Before-and-after object listings:

◇ ◇ ◇ ◇ ◇

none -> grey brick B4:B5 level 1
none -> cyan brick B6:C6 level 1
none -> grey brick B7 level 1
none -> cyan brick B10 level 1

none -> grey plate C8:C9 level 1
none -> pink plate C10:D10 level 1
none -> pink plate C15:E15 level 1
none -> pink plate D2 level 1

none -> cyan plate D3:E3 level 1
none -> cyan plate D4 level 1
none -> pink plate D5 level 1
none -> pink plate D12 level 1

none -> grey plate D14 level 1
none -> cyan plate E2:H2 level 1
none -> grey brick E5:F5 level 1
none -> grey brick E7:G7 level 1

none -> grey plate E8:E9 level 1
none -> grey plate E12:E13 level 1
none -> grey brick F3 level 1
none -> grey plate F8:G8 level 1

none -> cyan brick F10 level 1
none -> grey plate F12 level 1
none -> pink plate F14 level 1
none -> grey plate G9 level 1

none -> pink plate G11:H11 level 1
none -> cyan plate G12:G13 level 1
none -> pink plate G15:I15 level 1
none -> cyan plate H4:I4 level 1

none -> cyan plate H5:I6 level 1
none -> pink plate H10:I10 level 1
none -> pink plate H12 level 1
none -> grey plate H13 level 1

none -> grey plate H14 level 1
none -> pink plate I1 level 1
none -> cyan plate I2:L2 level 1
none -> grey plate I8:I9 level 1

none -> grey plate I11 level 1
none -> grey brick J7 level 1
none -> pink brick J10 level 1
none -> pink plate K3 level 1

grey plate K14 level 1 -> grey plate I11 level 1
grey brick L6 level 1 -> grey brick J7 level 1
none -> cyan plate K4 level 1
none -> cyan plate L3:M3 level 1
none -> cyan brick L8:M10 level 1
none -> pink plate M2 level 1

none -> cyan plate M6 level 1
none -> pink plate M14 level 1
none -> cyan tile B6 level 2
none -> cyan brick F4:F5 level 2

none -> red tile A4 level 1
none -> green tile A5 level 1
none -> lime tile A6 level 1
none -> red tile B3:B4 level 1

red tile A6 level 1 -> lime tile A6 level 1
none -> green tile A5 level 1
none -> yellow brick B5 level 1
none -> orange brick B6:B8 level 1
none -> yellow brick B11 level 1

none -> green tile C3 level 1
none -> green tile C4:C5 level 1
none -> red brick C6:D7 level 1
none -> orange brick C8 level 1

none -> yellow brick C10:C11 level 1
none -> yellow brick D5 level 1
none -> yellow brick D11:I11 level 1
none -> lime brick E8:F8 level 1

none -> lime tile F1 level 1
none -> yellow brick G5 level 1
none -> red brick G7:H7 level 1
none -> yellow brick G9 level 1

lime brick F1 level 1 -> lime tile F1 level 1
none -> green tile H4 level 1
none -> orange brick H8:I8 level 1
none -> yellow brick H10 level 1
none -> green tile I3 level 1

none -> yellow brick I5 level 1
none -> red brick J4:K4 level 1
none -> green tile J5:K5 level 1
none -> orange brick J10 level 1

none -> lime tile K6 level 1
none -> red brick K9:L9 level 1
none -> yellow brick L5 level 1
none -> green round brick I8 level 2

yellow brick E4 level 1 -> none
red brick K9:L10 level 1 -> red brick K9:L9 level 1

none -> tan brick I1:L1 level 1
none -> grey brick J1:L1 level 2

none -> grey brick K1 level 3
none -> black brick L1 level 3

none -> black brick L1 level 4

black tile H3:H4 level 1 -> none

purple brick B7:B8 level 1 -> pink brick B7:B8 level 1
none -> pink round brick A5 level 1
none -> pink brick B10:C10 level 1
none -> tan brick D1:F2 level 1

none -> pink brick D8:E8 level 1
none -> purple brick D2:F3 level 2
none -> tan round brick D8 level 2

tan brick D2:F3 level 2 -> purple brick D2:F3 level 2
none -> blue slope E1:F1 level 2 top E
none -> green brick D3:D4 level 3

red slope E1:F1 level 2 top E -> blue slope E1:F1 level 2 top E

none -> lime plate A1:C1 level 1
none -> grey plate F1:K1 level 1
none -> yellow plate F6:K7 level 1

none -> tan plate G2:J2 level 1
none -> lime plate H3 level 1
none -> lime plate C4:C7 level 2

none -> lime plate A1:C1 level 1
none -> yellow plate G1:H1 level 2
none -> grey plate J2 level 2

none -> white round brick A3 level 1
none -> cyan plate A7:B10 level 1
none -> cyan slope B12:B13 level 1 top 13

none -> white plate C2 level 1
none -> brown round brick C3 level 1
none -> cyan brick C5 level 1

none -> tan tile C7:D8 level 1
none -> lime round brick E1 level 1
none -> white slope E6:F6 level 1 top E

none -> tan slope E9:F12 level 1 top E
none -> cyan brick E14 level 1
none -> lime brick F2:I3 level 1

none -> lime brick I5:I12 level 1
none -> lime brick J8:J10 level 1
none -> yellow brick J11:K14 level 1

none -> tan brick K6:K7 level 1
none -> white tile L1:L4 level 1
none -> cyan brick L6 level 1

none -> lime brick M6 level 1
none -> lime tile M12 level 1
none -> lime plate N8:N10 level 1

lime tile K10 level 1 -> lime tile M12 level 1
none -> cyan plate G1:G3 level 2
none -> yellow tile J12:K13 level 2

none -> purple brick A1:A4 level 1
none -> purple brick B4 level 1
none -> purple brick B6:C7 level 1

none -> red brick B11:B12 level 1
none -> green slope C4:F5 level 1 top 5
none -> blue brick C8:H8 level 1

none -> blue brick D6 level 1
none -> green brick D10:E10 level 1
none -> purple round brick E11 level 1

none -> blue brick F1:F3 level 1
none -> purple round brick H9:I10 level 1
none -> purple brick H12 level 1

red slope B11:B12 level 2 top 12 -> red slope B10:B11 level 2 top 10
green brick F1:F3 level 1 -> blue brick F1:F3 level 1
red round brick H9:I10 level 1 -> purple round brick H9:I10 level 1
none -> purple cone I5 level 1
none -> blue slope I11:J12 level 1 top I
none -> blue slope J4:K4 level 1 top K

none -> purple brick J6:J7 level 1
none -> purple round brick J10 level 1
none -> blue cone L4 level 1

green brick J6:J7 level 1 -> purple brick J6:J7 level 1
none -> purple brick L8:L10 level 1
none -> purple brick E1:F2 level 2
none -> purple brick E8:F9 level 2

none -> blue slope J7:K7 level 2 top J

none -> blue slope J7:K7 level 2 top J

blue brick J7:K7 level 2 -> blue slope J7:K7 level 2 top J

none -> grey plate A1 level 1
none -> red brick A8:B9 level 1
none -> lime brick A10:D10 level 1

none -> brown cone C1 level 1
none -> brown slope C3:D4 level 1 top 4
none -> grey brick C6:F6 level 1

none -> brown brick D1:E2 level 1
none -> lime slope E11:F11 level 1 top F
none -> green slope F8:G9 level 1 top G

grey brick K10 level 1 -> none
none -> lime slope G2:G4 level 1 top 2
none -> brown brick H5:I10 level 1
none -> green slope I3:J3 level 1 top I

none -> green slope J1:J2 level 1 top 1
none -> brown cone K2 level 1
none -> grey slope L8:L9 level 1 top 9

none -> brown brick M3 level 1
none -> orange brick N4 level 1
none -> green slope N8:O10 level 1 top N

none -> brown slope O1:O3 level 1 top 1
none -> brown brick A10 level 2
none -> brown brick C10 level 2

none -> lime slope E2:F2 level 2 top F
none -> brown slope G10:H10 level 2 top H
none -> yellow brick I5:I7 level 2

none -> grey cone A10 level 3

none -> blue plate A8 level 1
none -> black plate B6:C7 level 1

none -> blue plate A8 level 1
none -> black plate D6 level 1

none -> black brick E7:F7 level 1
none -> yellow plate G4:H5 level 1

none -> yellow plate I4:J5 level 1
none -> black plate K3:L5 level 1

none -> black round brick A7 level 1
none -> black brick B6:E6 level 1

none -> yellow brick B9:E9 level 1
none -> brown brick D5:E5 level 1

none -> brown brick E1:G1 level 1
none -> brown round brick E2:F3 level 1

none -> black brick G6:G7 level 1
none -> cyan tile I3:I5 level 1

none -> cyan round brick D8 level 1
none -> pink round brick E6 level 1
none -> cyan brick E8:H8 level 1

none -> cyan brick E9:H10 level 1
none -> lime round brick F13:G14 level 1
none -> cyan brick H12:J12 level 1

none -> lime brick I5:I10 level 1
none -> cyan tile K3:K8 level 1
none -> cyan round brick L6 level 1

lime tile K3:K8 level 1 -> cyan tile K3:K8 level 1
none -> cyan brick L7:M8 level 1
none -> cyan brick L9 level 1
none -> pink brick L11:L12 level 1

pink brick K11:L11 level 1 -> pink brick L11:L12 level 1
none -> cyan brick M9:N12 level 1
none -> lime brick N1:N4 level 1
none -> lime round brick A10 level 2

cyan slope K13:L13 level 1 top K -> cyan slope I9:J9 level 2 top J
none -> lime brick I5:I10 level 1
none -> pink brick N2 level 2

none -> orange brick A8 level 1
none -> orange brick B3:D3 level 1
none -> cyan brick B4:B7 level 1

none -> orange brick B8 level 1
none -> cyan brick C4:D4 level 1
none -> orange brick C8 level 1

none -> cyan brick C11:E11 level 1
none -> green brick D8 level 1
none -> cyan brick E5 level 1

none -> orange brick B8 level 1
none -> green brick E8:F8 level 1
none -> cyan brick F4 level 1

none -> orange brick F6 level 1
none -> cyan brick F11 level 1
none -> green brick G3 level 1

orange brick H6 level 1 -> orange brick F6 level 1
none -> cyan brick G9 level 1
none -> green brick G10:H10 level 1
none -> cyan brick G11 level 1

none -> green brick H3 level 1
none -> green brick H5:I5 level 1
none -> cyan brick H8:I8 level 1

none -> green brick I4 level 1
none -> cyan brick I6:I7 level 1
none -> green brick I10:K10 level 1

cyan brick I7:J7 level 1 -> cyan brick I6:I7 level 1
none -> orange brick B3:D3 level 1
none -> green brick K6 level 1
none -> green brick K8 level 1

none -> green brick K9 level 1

◇ ◇ ◇ ◇ ◇

**Task requirements:** Stop after the line containing "none -> grey plate F12 level 1": print exactly the lines from the start of the entries above up to it, that line included.

**Response for this exercise:**
none -> grey brick B4:B5 level 1
none -> cyan brick B6:C6 level 1
none -> grey brick B7 level 1
none -> cyan brick B10 level 1

none -> grey plate C8:C9 level 1
none -> pink plate C10:D10 level 1
none -> pink plate C15:E15 level 1
none -> pink plate D2 level 1

none -> cyan plate D3:E3 level 1
none -> cyan plate D4 level 1
none -> pink plate D5 level 1
none -> pink plate D12 level 1

none -> grey plate D14 level 1
none -> cyan plate E2:H2 level 1
none -> grey brick E5:F5 level 1
none -> grey brick E7:G7 level 1

none -> grey plate E8:E9 level 1
none -> grey plate E12:E13 level 1
none -> grey brick F3 level 1
none -> grey plate F8:G8 level 1

none -> cyan brick F10 level 1
none -> grey plate F12 level 1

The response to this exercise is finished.